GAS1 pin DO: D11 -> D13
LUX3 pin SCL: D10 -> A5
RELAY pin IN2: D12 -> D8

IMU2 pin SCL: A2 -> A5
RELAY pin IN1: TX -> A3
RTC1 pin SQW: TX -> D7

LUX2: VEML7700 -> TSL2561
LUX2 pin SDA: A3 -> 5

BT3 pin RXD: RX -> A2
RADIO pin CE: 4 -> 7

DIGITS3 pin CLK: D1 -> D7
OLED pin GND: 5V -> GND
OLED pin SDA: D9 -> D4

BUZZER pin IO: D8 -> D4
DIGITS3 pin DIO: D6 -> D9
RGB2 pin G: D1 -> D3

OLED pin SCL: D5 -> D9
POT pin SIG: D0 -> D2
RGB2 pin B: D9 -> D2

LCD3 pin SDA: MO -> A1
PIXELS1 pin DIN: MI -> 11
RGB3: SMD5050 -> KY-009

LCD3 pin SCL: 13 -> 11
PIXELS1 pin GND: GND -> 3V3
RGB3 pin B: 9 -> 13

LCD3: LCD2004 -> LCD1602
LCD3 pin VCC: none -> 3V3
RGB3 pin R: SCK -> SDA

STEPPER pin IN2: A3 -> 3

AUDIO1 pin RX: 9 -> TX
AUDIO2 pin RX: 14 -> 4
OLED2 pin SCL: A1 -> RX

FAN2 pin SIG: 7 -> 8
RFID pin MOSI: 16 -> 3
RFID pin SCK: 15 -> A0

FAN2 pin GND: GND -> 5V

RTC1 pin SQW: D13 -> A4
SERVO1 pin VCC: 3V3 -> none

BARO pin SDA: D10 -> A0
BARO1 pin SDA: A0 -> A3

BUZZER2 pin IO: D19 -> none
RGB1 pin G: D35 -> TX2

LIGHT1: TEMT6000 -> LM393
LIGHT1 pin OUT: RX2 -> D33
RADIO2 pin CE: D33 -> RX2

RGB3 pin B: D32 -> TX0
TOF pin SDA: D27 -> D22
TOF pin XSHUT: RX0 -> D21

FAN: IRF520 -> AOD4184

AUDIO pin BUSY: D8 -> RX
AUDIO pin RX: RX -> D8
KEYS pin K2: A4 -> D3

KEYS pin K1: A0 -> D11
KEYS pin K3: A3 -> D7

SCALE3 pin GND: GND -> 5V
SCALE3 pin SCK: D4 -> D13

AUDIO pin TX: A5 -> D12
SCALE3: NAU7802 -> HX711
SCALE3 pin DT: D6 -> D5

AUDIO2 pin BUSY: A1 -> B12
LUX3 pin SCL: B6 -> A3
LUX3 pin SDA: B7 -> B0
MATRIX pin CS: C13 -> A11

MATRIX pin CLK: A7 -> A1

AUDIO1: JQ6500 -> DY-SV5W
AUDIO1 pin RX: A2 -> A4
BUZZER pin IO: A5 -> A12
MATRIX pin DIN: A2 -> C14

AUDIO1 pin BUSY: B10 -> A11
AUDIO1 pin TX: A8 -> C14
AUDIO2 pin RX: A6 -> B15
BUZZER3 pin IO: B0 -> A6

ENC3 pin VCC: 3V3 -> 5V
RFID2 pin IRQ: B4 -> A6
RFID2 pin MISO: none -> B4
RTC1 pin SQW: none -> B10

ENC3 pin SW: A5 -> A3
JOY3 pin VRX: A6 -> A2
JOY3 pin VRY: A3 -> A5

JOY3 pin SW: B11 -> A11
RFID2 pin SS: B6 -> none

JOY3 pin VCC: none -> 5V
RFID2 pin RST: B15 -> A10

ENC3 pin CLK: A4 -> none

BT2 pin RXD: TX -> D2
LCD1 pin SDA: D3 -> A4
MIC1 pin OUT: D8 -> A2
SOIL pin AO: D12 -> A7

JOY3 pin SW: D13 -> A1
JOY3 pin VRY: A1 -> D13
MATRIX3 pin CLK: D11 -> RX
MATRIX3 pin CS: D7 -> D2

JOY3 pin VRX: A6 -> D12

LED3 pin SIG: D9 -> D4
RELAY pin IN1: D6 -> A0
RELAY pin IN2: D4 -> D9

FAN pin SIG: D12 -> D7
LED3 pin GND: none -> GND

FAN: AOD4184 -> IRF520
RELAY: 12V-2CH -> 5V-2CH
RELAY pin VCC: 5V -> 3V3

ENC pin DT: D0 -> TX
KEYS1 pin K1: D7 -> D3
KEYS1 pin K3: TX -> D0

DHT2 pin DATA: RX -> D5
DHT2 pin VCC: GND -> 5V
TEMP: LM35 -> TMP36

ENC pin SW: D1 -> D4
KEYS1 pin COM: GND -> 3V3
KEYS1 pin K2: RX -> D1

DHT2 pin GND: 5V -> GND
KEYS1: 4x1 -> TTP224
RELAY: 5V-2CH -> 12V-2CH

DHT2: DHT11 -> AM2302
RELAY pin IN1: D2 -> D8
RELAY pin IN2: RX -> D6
* * *
| REQUIRED WORK |
Type out the listing again with nothing changed.

| EXERCISE OUTPUT |
GAS1 pin DO: D11 -> D13
LUX3 pin SCL: D10 -> A5
RELAY pin IN2: D12 -> D8

IMU2 pin SCL: A2 -> A5
RELAY pin IN1: TX -> A3
RTC1 pin SQW: TX -> D7

LUX2: VEML7700 -> TSL2561
LUX2 pin SDA: A3 -> 5

BT3 pin RXD: RX -> A2
RADIO pin CE: 4 -> 7

DIGITS3 pin CLK: D1 -> D7
OLED pin GND: 5V -> GND
OLED pin SDA: D9 -> D4

BUZZER pin IO: D8 -> D4
DIGITS3 pin DIO: D6 -> D9
RGB2 pin G: D1 -> D3

OLED pin SCL: D5 -> D9
POT pin SIG: D0 -> D2
RGB2 pin B: D9 -> D2

LCD3 pin SDA: MO -> A1
PIXELS1 pin DIN: MI -> 11
RGB3: SMD5050 -> KY-009

LCD3 pin SCL: 13 -> 11
PIXELS1 pin GND: GND -> 3V3
RGB3 pin B: 9 -> 13

LCD3: LCD2004 -> LCD1602
LCD3 pin VCC: none -> 3V3
RGB3 pin R: SCK -> SDA

STEPPER pin IN2: A3 -> 3

AUDIO1 pin RX: 9 -> TX
AUDIO2 pin RX: 14 -> 4
OLED2 pin SCL: A1 -> RX

FAN2 pin SIG: 7 -> 8
RFID pin MOSI: 16 -> 3
RFID pin SCK: 15 -> A0

FAN2 pin GND: GND -> 5V

RTC1 pin SQW: D13 -> A4
SERVO1 pin VCC: 3V3 -> none

BARO pin SDA: D10 -> A0
BARO1 pin SDA: A0 -> A3

BUZZER2 pin IO: D19 -> none
RGB1 pin G: D35 -> TX2

LIGHT1: TEMT6000 -> LM393
LIGHT1 pin OUT: RX2 -> D33
RADIO2 pin CE: D33 -> RX2

RGB3 pin B: D32 -> TX0
TOF pin SDA: D27 -> D22
TOF pin XSHUT: RX0 -> D21

FAN: IRF520 -> AOD4184

AUDIO pin BUSY: D8 -> RX
AUDIO pin RX: RX -> D8
KEYS pin K2: A4 -> D3

KEYS pin K1: A0 -> D11
KEYS pin K3: A3 -> D7

SCALE3 pin GND: GND -> 5V
SCALE3 pin SCK: D4 -> D13

AUDIO pin TX: A5 -> D12
SCALE3: NAU7802 -> HX711
SCALE3 pin DT: D6 -> D5

AUDIO2 pin BUSY: A1 -> B12
LUX3 pin SCL: B6 -> A3
LUX3 pin SDA: B7 -> B0
MATRIX pin CS: C13 -> A11

MATRIX pin CLK: A7 -> A1

AUDIO1: JQ6500 -> DY-SV5W
AUDIO1 pin RX: A2 -> A4
BUZZER pin IO: A5 -> A12
MATRIX pin DIN: A2 -> C14

AUDIO1 pin BUSY: B10 -> A11
AUDIO1 pin TX: A8 -> C14
AUDIO2 pin RX: A6 -> B15
BUZZER3 pin IO: B0 -> A6

ENC3 pin VCC: 3V3 -> 5V
RFID2 pin IRQ: B4 -> A6
RFID2 pin MISO: none -> B4
RTC1 pin SQW: none -> B10

ENC3 pin SW: A5 -> A3
JOY3 pin VRX: A6 -> A2
JOY3 pin VRY: A3 -> A5

JOY3 pin SW: B11 -> A11
RFID2 pin SS: B6 -> none

JOY3 pin VCC: none -> 5V
RFID2 pin RST: B15 -> A10

ENC3 pin CLK: A4 -> none

BT2 pin RXD: TX -> D2
LCD1 pin SDA: D3 -> A4
MIC1 pin OUT: D8 -> A2
SOIL pin AO: D12 -> A7

JOY3 pin SW: D13 -> A1
JOY3 pin VRY: A1 -> D13
MATRIX3 pin CLK: D11 -> RX
MATRIX3 pin CS: D7 -> D2

JOY3 pin VRX: A6 -> D12

LED3 pin SIG: D9 -> D4
RELAY pin IN1: D6 -> A0
RELAY pin IN2: D4 -> D9

FAN pin SIG: D12 -> D7
LED3 pin GND: none -> GND

FAN: AOD4184 -> IRF520
RELAY: 12V-2CH -> 5V-2CH
RELAY pin VCC: 5V -> 3V3

ENC pin DT: D0 -> TX
KEYS1 pin K1: D7 -> D3
KEYS1 pin K3: TX -> D0

DHT2 pin DATA: RX -> D5
DHT2 pin VCC: GND -> 5V
TEMP: LM35 -> TMP36

ENC pin SW: D1 -> D4
KEYS1 pin COM: GND -> 3V3
KEYS1 pin K2: RX -> D1

DHT2 pin GND: 5V -> GND
KEYS1: 4x1 -> TTP224
RELAY: 5V-2CH -> 12V-2CH

DHT2: DHT11 -> AM2302
RELAY pin IN1: D2 -> D8
RELAY pin IN2: RX -> D6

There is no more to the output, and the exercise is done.